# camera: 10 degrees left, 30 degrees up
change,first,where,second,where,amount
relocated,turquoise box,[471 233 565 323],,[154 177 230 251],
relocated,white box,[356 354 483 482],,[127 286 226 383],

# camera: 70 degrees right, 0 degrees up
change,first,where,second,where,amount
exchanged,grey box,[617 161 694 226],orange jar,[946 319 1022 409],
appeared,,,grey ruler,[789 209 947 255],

::::

Task item
Please give the data again in full, exactly as written.

Answer box
# camera: 10 degrees left, 30 degrees up
change,first,where,second,where,amount
relocated,turquoise box,[471 233 565 323],,[154 177 230 251],
relocated,white box,[356 354 483 482],,[127 286 226 383],

# camera: 70 degrees right, 0 degrees up
change,first,where,second,where,amount
exchanged,grey box,[617 161 694 226],orange jar,[946 319 1022 409],
appeared,,,grey ruler,[789 209 947 255],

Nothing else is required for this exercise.